(WHAT TO DO): The records follow. Copy them exactly, but omit the pictures.

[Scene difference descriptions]
###

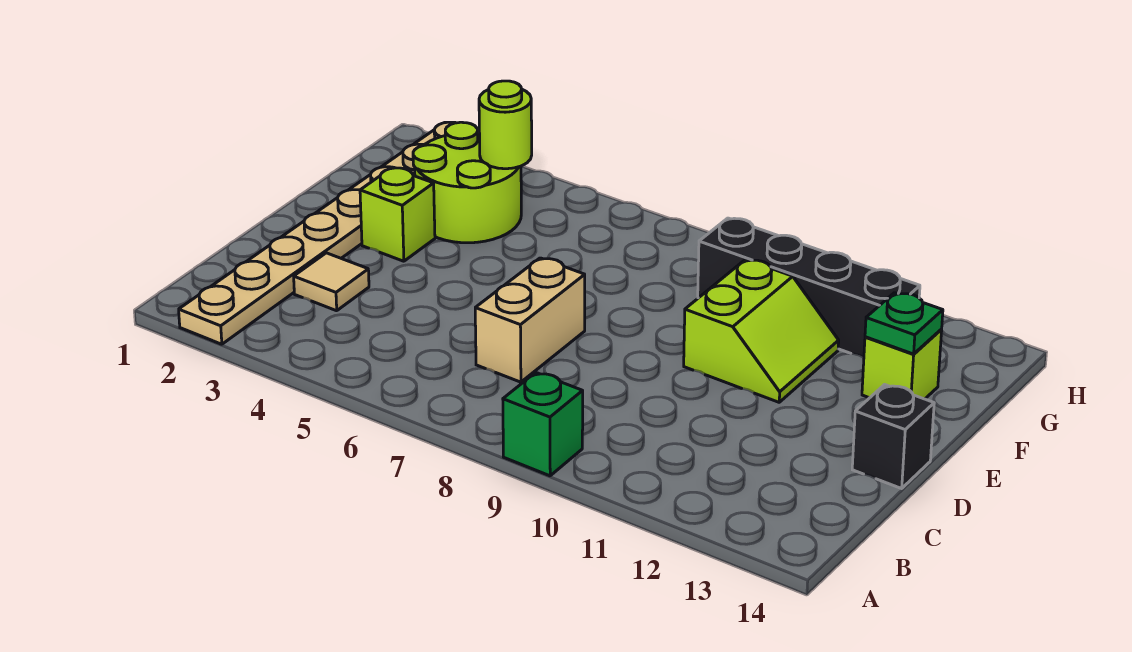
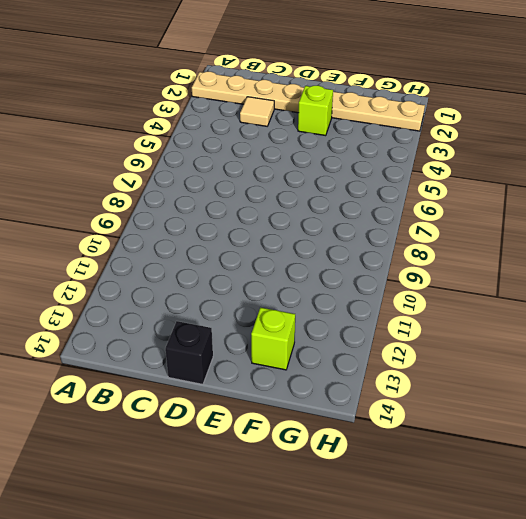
none -> green brick A9 level 1
none -> tan brick C7:D7 level 1
none -> lime slope E10:F11 level 1 top 10

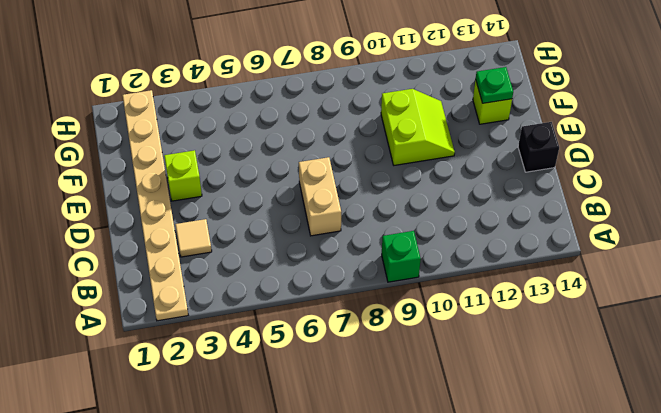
none -> lime round brick F3:G4 level 1
none -> black brick G9:G12 level 1
none -> lime round brick G4 level 2

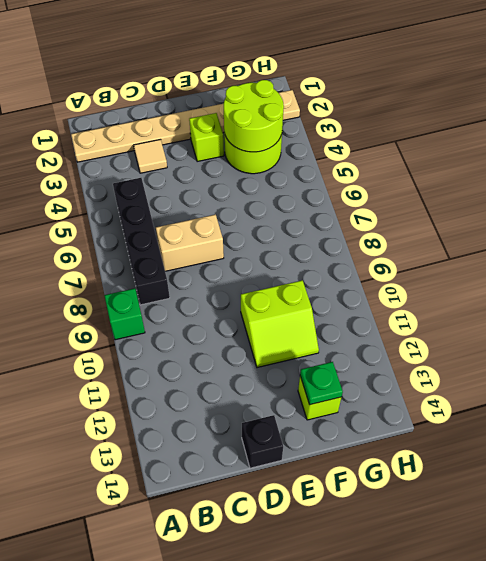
black brick B5:B8 level 1 -> black brick G9:G12 level 1
lime round brick F3:G4 level 2 -> lime round brick G4 level 2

###

(ANSWER TO THE EXERCISE):
none -> green brick A9 level 1
none -> tan brick C7:D7 level 1
none -> lime slope E10:F11 level 1 top 10

none -> lime round brick F3:G4 level 1
none -> black brick G9:G12 level 1
none -> lime round brick G4 level 2

black brick B5:B8 level 1 -> black brick G9:G12 level 1
lime round brick F3:G4 level 2 -> lime round brick G4 level 2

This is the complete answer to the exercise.